** Data for processing follows **
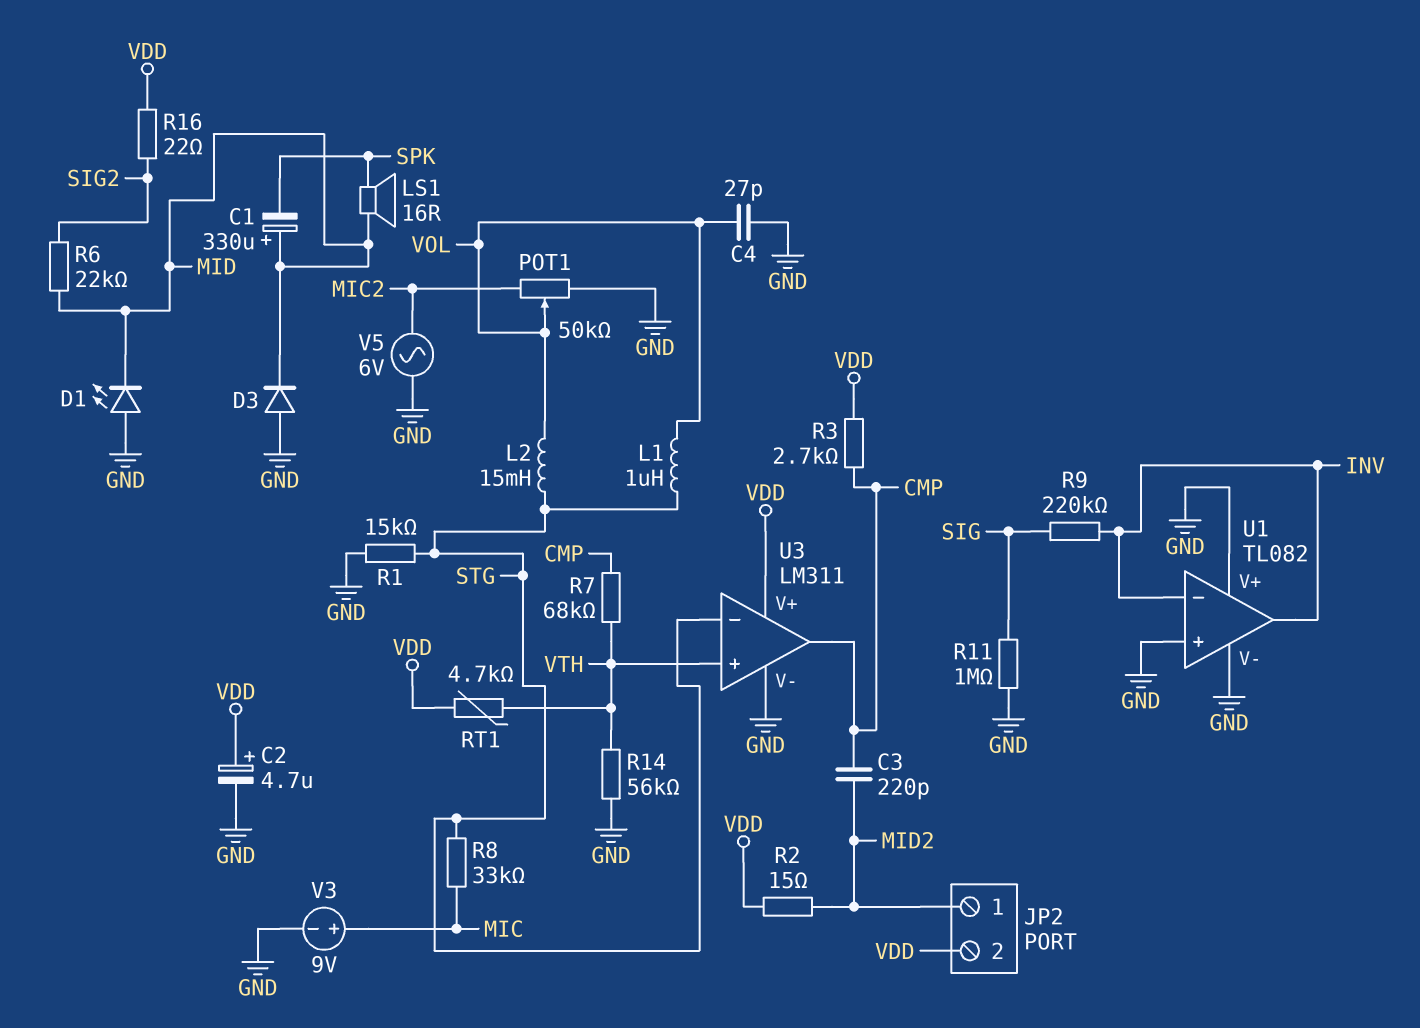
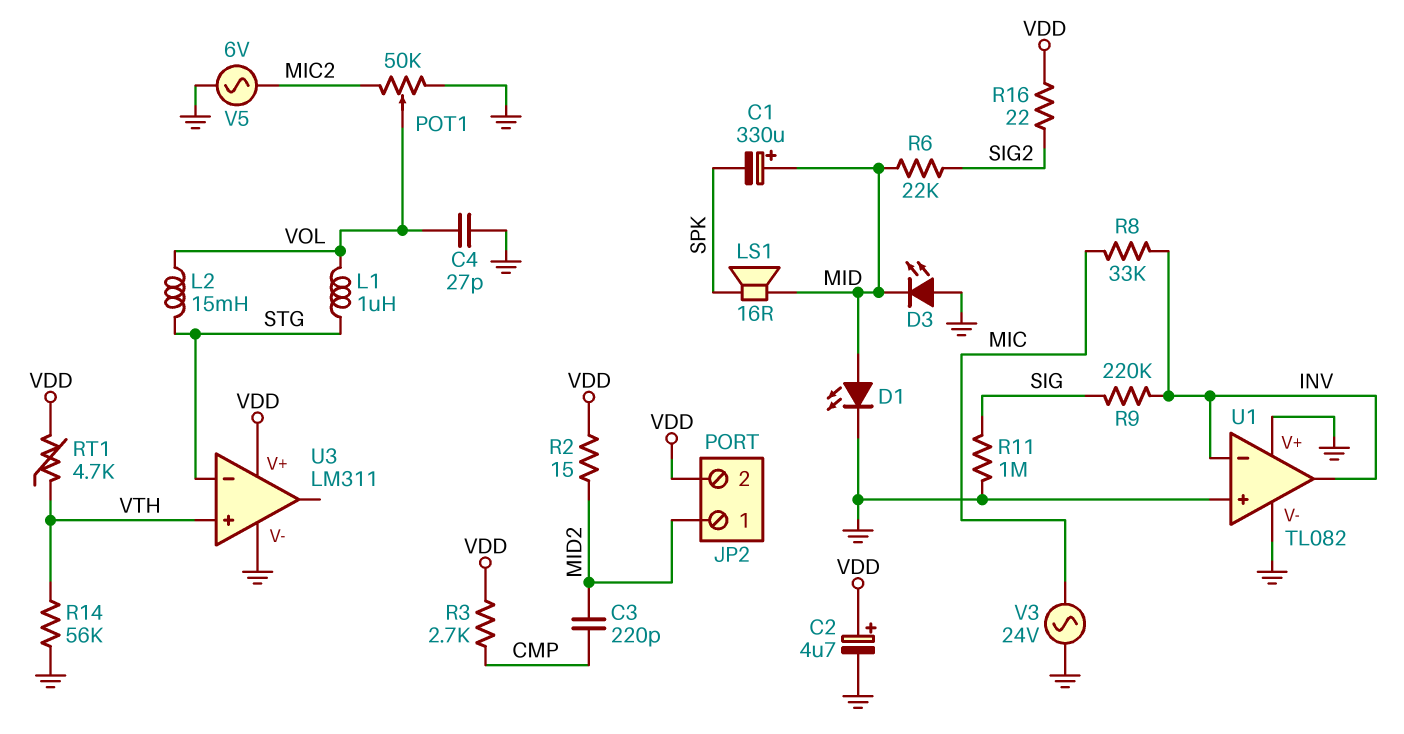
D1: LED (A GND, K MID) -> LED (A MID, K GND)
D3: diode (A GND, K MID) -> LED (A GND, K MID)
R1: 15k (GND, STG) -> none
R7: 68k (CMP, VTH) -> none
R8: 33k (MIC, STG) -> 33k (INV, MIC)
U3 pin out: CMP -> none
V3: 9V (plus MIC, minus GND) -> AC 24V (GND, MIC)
** End of Data for processing **
About this exercise: Could every entry above be printed again exactly, images excluded?

Solution:
D1: LED (A GND, K MID) -> LED (A MID, K GND)
D3: diode (A GND, K MID) -> LED (A GND, K MID)
R1: 15k (GND, STG) -> none
R7: 68k (CMP, VTH) -> none
R8: 33k (MIC, STG) -> 33k (INV, MIC)
U3 pin out: CMP -> none
V3: 9V (plus MIC, minus GND) -> AC 24V (GND, MIC)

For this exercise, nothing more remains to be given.